--- Supplied data Enclosed Below ---

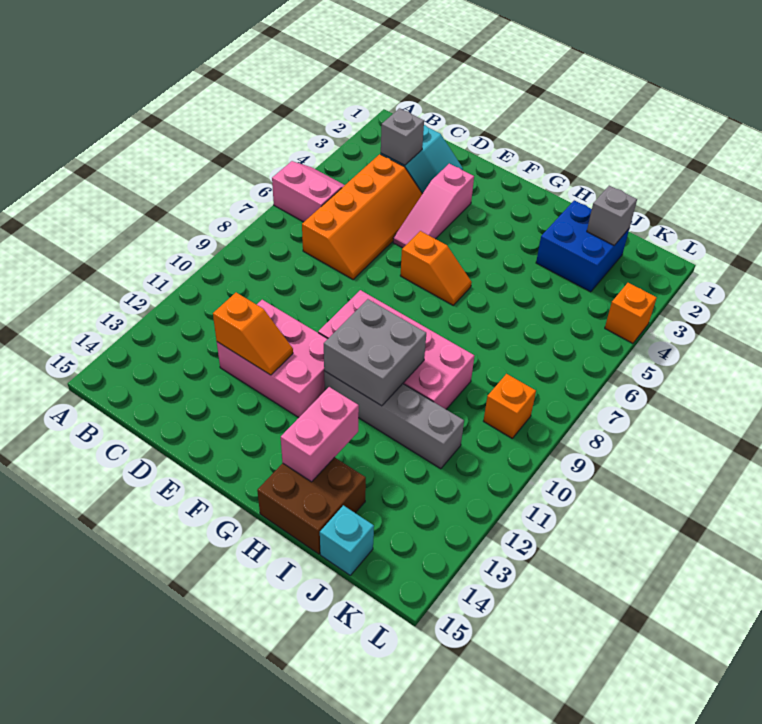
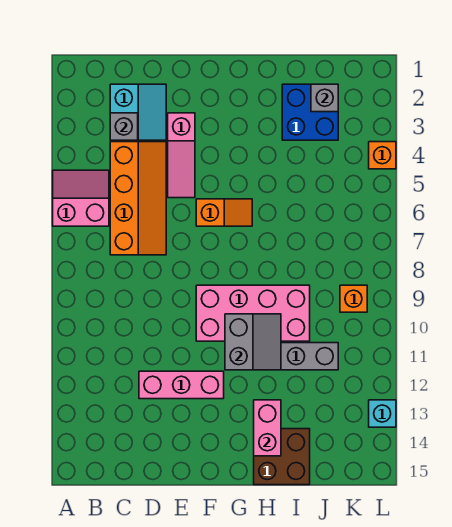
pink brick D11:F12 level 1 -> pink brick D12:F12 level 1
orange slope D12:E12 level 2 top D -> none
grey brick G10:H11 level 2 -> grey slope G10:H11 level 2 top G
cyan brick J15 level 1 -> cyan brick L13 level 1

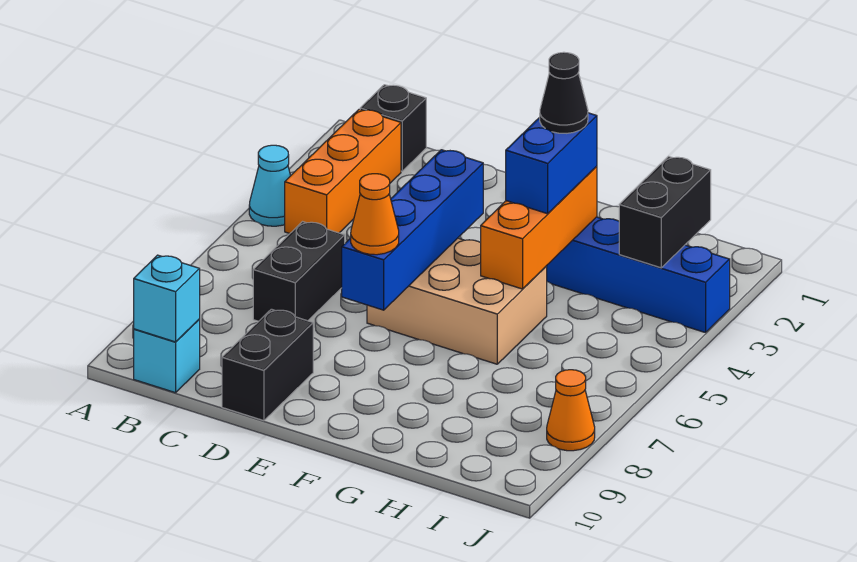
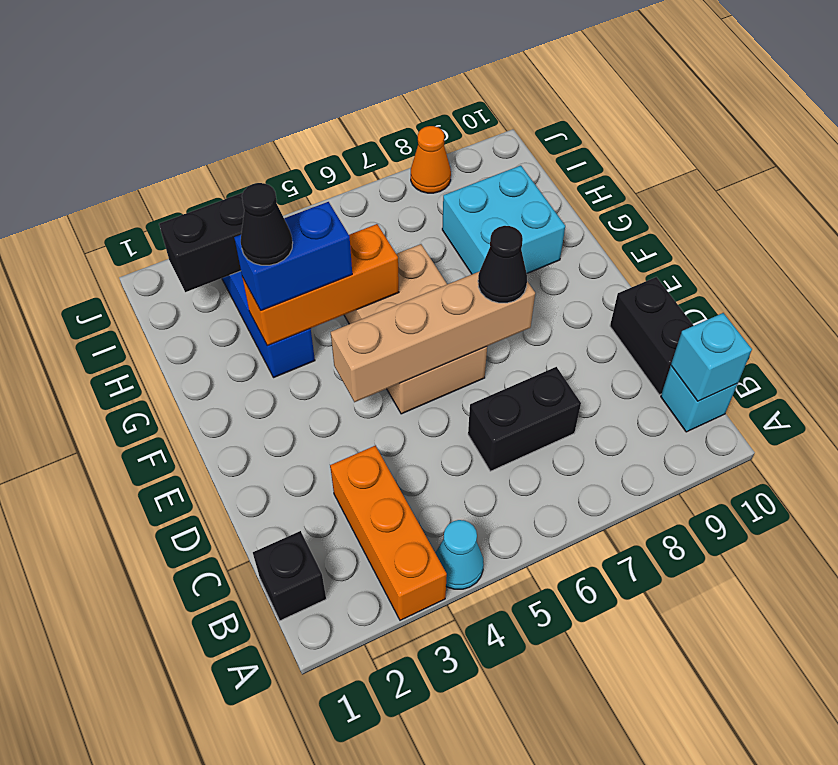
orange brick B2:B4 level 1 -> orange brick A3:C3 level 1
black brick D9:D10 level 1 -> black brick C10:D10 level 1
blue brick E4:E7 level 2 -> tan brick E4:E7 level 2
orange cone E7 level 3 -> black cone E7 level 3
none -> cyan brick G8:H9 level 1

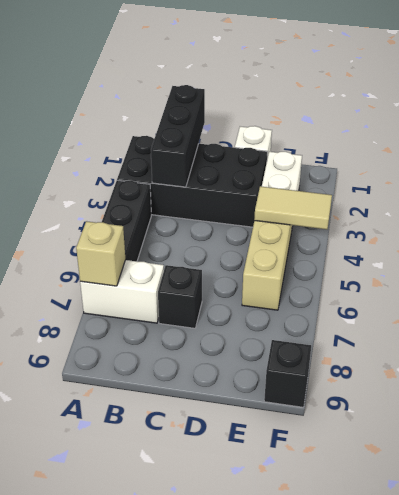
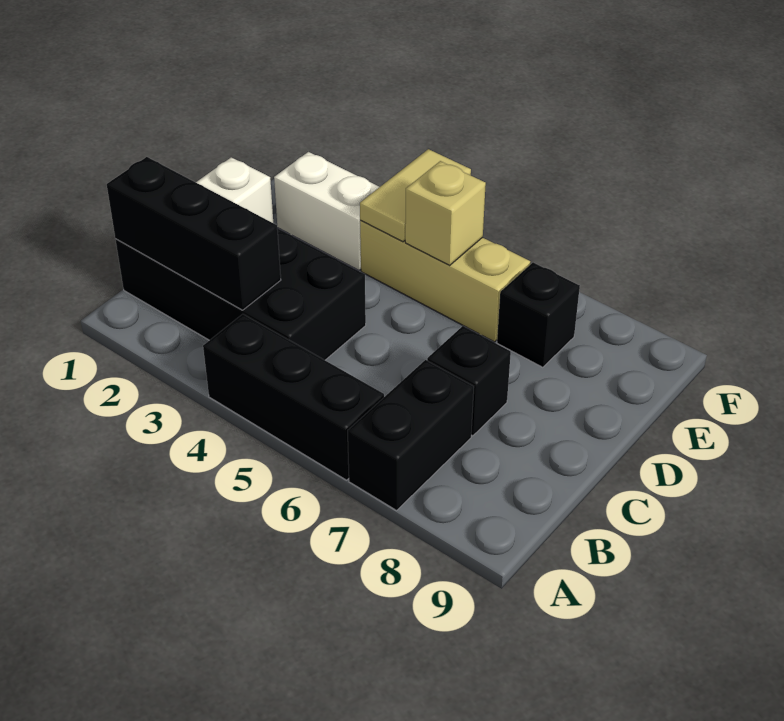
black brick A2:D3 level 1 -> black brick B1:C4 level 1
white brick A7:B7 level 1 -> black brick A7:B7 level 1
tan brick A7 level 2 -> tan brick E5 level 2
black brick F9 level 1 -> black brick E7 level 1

--- End of Enclosed Supplied data ---

Your assignment: Which lines above include the string "orange"? Show them.

Worked solution:
orange slope D12:E12 level 2 top D -> none
orange brick B2:B4 level 1 -> orange brick A3:C3 level 1
orange cone E7 level 3 -> black cone E7 level 3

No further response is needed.